→ TASK INPUTS:
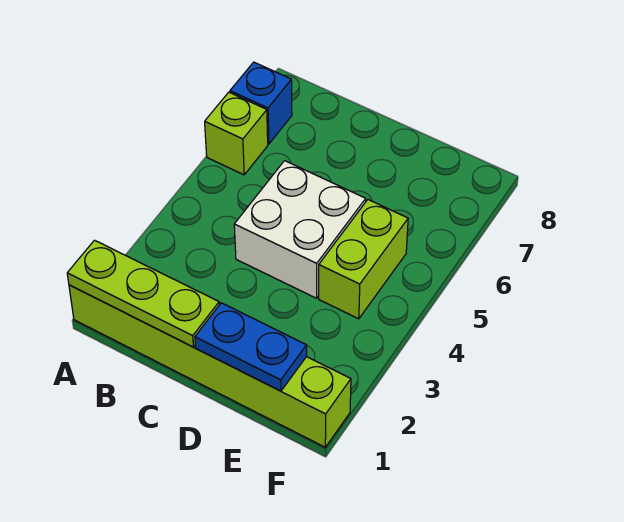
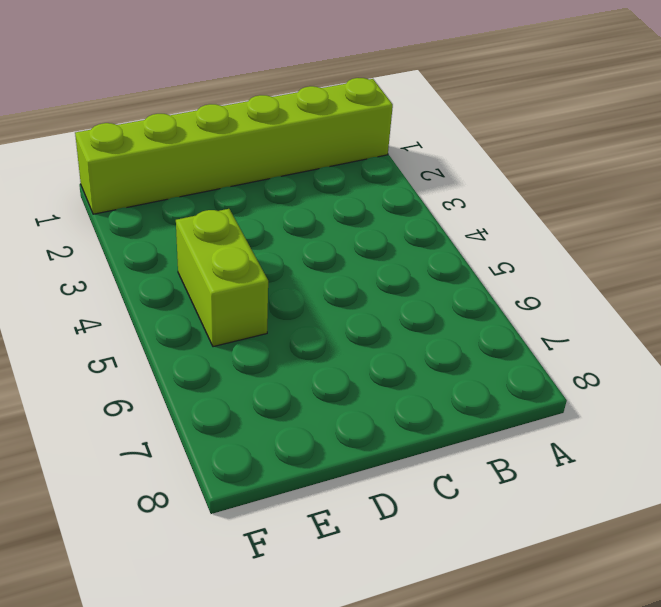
none -> lime 1x1 brick [205,92,268,175]
none -> blue 1x1 brick [230,62,292,144]

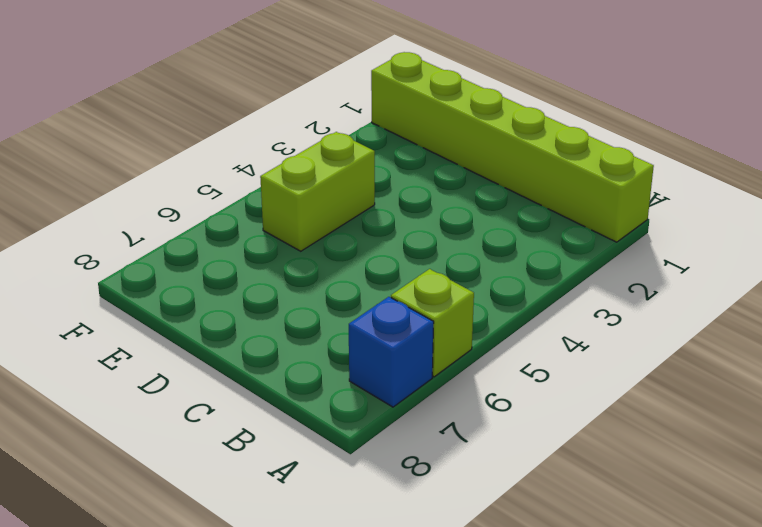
none -> white 2x2 brick [234,161,366,298]
none -> lime 1x3 plate [67,240,219,347]

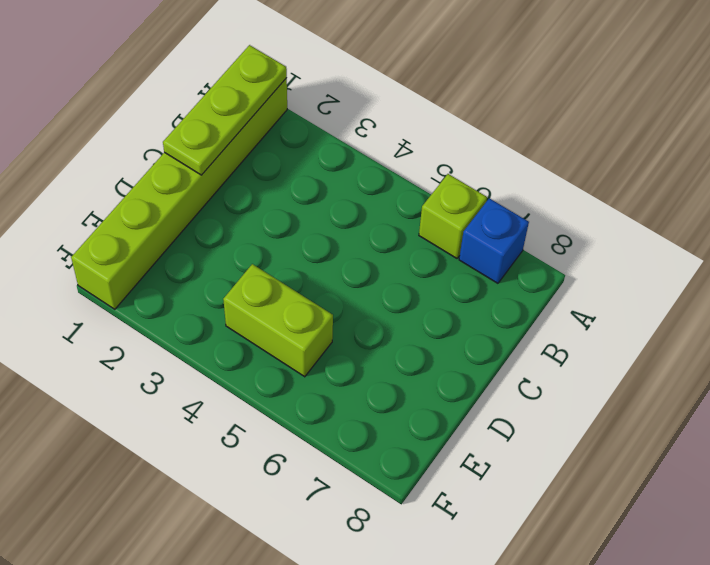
none -> white 2x2 brick [234,161,366,298]
none -> blue 1x2 plate [195,303,307,391]

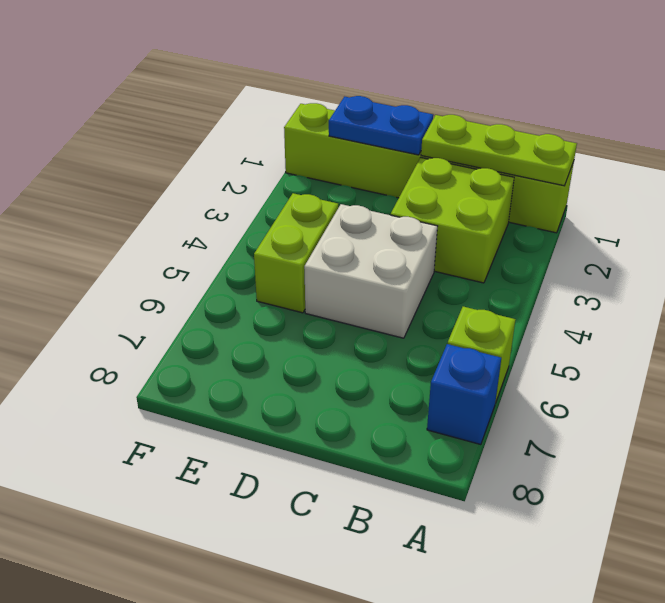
lime 2x2 brick [391,157,514,283] -> none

→ ABOUT THIS EXERCISE: Copy each line of the records above exactly as written. Do not carry over any picture.

→ SOLUTION TO THIS TASK:
none -> lime 1x1 brick [205,92,268,175]
none -> blue 1x1 brick [230,62,292,144]

none -> white 2x2 brick [234,161,366,298]
none -> lime 1x3 plate [67,240,219,347]

none -> white 2x2 brick [234,161,366,298]
none -> blue 1x2 plate [195,303,307,391]

lime 2x2 brick [391,157,514,283] -> none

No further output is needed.